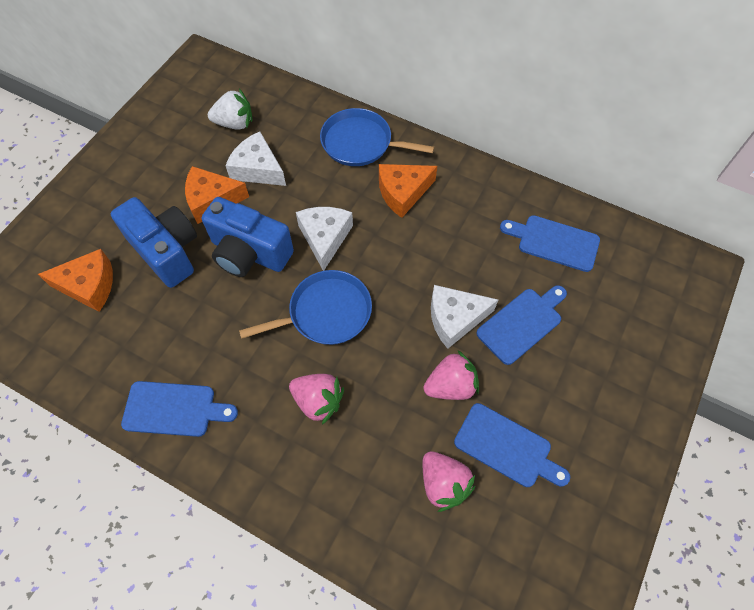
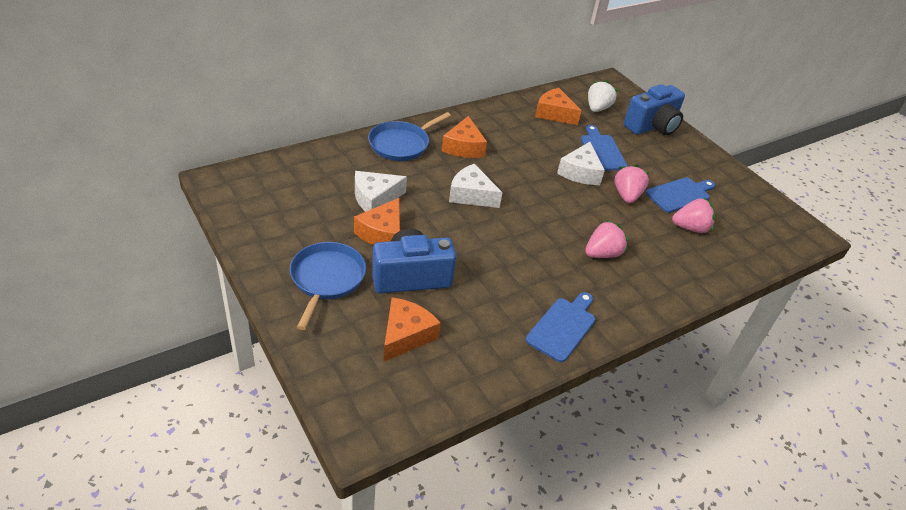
camera: 65 degrees left, 20 degrees down
blue camera [202,197,294,277] -> blue camera moved to [624,84,685,135]
white strawberry [208,89,252,130] -> white strawberry moved to [588,80,618,112]
blue pan [239,270,372,345] -> blue pan moved to [290,242,366,330]
blue cutting board [500,215,600,272] -> orange cheese [535,88,582,125]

### GOAL OF THE EXERCISE
Give all the lines above again, character for character, without pictures.

### EXERCISE SOLUTION
camera: 65 degrees left, 20 degrees down
blue camera [202,197,294,277] -> blue camera moved to [624,84,685,135]
white strawberry [208,89,252,130] -> white strawberry moved to [588,80,618,112]
blue pan [239,270,372,345] -> blue pan moved to [290,242,366,330]
blue cutting board [500,215,600,272] -> orange cheese [535,88,582,125]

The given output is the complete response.